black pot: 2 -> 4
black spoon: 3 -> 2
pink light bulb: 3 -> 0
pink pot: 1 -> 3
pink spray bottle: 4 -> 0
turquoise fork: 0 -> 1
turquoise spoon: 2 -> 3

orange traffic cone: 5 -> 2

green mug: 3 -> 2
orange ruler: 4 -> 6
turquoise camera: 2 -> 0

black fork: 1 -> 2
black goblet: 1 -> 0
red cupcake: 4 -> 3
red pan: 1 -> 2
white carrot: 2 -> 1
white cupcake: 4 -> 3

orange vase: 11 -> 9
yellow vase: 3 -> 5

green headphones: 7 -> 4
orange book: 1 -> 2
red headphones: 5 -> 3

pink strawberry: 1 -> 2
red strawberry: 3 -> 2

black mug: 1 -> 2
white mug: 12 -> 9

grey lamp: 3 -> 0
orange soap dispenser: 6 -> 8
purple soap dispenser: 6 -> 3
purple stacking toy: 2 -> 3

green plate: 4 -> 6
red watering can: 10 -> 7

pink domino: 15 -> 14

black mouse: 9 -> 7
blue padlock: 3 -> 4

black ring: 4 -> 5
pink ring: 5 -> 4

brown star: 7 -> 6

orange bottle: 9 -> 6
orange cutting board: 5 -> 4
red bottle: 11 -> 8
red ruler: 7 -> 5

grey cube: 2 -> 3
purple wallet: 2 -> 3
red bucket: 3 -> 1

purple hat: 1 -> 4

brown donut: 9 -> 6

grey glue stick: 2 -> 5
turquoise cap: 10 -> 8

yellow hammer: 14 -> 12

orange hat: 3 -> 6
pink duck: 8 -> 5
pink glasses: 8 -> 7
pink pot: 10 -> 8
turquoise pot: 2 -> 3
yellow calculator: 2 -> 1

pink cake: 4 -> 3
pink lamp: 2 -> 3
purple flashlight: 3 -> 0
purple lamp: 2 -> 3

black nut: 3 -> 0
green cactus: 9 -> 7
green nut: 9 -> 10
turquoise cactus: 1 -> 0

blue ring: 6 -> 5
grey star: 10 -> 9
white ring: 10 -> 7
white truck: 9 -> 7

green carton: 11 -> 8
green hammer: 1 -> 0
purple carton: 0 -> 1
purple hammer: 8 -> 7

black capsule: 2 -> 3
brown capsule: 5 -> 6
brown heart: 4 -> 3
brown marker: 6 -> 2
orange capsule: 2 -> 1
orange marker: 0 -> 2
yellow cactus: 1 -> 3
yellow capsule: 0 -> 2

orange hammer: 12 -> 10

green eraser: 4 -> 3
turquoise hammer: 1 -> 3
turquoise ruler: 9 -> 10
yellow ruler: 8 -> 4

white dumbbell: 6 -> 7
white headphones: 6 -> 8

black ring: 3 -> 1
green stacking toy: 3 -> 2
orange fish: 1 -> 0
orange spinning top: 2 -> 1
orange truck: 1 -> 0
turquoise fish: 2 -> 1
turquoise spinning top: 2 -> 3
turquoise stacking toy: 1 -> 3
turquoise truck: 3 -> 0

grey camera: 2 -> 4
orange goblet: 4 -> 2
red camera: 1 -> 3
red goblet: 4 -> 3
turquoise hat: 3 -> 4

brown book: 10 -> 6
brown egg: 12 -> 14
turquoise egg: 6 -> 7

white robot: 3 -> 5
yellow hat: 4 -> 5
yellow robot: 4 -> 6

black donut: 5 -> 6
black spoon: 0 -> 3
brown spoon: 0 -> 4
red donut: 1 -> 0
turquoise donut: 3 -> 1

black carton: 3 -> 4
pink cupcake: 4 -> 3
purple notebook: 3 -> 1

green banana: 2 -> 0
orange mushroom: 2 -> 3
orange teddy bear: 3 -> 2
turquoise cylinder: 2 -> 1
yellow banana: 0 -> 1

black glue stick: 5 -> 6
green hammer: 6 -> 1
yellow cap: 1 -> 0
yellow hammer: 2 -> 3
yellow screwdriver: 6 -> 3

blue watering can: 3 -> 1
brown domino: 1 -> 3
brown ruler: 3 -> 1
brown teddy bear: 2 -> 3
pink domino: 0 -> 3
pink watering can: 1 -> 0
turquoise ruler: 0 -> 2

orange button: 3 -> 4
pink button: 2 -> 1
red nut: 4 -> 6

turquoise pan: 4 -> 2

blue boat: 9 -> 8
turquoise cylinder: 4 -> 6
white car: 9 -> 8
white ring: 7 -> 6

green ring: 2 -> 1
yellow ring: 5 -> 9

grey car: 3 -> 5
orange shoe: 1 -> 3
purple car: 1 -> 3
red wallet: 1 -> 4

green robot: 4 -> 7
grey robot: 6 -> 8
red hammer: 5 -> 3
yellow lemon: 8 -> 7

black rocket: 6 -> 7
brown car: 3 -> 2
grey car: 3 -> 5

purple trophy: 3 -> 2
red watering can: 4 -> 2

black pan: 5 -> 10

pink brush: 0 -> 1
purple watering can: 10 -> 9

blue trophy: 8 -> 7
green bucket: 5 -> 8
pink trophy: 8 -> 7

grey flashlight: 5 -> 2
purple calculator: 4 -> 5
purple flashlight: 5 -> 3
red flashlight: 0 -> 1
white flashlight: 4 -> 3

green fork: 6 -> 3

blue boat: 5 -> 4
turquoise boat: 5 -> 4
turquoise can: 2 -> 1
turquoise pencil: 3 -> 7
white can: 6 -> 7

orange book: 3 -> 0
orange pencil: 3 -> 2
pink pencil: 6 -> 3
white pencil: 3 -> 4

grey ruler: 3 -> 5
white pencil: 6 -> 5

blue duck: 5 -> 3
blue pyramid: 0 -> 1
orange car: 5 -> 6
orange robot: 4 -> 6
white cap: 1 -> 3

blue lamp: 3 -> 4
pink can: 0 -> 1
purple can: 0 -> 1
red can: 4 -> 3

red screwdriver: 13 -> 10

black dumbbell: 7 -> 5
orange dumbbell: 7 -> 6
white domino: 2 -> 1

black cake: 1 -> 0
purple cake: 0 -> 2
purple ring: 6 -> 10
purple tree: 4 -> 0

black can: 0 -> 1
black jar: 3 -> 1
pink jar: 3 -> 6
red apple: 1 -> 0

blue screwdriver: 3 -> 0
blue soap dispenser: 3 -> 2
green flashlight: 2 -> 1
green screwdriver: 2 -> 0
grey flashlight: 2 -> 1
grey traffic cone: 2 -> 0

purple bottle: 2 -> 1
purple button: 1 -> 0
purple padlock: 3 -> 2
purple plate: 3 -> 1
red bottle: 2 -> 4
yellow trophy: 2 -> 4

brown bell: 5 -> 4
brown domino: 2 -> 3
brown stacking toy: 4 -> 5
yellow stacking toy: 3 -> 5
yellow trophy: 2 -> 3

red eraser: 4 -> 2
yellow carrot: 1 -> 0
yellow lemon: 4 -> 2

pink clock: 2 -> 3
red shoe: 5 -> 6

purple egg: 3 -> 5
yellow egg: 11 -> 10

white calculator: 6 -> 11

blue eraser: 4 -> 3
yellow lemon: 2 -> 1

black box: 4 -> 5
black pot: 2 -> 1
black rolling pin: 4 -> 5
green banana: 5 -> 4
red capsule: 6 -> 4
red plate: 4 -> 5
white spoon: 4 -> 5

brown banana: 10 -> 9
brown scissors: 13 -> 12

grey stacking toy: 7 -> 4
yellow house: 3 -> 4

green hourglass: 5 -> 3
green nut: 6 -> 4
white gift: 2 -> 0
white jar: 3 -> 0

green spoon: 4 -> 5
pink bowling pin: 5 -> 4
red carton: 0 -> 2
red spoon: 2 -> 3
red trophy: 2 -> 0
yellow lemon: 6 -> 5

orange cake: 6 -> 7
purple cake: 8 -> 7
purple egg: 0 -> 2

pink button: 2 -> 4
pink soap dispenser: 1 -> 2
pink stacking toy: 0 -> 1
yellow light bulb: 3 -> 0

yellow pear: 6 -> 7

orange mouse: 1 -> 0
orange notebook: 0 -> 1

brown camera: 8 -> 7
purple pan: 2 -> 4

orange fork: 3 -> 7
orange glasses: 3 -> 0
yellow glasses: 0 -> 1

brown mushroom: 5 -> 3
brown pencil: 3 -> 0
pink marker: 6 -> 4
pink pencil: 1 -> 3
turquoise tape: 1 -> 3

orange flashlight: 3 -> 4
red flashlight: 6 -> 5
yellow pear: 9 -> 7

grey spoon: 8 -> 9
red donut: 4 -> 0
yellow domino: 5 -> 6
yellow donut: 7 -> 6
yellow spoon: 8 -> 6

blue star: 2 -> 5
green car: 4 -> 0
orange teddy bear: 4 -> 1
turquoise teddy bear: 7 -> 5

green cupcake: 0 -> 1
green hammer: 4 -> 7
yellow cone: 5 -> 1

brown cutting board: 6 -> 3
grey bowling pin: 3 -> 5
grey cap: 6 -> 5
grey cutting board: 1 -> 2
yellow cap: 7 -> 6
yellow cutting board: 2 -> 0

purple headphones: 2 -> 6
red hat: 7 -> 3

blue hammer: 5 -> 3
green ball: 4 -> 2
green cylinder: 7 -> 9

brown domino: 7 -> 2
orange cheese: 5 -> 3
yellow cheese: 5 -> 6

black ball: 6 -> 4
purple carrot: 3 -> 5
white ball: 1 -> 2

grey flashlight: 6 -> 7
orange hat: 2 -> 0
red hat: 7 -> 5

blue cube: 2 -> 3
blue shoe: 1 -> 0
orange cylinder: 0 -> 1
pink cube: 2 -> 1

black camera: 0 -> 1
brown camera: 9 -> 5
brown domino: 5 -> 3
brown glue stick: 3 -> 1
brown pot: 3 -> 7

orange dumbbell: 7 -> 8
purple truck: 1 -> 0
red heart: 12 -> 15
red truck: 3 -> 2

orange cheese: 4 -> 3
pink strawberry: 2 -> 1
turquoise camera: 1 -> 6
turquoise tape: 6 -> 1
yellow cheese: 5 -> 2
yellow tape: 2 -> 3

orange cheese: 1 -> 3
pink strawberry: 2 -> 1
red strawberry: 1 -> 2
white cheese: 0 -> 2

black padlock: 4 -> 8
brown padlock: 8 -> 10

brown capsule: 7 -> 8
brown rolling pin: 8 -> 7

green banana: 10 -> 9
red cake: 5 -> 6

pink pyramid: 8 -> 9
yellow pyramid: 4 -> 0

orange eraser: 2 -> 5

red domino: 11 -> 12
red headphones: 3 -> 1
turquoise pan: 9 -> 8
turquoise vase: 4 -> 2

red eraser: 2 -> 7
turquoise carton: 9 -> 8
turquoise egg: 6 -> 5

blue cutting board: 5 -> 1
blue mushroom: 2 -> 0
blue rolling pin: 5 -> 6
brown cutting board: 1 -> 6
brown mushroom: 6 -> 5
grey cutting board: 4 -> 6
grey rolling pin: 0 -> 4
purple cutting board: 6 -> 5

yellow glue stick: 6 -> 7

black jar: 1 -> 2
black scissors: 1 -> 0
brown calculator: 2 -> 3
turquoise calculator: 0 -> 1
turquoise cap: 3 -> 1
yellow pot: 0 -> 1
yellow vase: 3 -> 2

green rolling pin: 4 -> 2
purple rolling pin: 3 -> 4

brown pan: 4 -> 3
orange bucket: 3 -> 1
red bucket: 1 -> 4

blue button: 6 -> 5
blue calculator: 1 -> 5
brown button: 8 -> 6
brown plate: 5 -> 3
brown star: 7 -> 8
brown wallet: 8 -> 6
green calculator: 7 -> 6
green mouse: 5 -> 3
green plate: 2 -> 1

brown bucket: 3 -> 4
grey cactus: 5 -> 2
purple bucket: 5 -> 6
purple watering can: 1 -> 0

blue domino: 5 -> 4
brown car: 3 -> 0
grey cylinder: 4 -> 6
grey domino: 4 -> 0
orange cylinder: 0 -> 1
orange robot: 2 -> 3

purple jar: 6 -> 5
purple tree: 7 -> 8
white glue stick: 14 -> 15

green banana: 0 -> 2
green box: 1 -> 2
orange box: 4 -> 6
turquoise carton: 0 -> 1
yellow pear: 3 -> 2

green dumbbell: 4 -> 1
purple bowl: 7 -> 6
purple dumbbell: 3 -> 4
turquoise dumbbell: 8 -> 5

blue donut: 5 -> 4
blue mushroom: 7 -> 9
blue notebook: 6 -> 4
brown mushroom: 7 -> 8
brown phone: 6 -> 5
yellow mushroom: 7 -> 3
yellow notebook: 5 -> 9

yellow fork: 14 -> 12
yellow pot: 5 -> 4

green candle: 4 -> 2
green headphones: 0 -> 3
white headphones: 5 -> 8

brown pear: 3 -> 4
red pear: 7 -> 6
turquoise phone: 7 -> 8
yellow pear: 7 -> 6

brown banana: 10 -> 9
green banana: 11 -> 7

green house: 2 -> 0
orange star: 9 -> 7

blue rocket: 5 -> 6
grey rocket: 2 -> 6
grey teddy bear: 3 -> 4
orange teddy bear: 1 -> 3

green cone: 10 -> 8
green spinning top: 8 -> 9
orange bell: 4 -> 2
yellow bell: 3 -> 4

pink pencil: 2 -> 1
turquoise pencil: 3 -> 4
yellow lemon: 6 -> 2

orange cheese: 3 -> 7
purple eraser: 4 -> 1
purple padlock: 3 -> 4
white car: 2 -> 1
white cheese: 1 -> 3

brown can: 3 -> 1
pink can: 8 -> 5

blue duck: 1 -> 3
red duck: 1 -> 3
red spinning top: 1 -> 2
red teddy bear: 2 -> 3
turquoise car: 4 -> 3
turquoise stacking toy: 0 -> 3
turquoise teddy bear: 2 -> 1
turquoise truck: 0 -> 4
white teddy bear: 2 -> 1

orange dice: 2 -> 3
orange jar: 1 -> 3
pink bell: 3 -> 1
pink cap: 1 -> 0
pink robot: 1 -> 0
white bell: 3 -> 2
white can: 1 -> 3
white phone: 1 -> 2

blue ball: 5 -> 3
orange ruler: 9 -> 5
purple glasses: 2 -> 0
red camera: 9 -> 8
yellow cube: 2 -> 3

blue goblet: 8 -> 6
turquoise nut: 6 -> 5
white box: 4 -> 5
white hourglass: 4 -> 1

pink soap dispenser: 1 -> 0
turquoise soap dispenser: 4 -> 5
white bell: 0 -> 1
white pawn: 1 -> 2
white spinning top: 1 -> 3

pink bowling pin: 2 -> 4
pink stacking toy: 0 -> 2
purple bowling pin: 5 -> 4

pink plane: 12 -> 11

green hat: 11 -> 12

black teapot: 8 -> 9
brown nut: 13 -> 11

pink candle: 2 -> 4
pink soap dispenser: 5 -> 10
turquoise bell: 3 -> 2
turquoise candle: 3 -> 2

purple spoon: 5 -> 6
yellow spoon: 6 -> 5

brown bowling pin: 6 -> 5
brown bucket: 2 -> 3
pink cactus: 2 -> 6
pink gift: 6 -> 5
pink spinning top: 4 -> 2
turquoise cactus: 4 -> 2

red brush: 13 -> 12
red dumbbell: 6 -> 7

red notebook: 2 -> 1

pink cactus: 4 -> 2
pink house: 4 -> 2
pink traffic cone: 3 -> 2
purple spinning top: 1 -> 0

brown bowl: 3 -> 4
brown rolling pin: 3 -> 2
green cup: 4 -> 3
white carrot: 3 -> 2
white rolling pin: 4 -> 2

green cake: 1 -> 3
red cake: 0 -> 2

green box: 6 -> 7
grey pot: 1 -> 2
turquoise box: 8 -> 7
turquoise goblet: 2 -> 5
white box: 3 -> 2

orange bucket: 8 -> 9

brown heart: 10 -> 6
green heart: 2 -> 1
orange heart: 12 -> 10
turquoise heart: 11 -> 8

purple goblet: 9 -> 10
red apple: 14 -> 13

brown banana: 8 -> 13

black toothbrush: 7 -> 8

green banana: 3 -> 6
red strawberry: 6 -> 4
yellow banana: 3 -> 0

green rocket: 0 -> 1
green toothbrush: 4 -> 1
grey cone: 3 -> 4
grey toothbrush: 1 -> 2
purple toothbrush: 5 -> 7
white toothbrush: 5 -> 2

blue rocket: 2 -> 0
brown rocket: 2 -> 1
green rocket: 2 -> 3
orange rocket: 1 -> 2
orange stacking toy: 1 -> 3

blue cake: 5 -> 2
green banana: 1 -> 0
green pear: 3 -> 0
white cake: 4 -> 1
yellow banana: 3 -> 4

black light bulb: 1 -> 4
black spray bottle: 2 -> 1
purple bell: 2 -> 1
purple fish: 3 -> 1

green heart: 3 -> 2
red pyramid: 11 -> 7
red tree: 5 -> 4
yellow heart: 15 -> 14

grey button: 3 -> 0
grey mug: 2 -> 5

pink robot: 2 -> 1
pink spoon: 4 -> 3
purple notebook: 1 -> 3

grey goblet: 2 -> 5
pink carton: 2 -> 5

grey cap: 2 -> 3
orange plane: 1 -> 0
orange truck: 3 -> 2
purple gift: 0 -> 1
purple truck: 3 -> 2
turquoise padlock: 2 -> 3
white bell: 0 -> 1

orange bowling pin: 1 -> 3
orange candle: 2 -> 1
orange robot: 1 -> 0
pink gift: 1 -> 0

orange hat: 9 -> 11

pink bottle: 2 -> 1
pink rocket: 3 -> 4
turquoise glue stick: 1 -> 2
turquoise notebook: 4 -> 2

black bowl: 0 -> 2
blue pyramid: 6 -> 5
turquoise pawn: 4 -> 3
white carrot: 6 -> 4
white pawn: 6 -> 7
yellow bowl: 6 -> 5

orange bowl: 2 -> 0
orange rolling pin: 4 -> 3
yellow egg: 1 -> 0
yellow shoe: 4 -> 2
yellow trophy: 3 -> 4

Exercise ▸ Could you restate word for word the lines above from the one containing "black camera: 0 -> 1" through the one containing "yellow tape: 2 -> 3", both included, and nothing else?

Output below ▸
black camera: 0 -> 1
brown camera: 9 -> 5
brown domino: 5 -> 3
brown glue stick: 3 -> 1
brown pot: 3 -> 7

orange dumbbell: 7 -> 8
purple truck: 1 -> 0
red heart: 12 -> 15
red truck: 3 -> 2

orange cheese: 4 -> 3
pink strawberry: 2 -> 1
turquoise camera: 1 -> 6
turquoise tape: 6 -> 1
yellow cheese: 5 -> 2
yellow tape: 2 -> 3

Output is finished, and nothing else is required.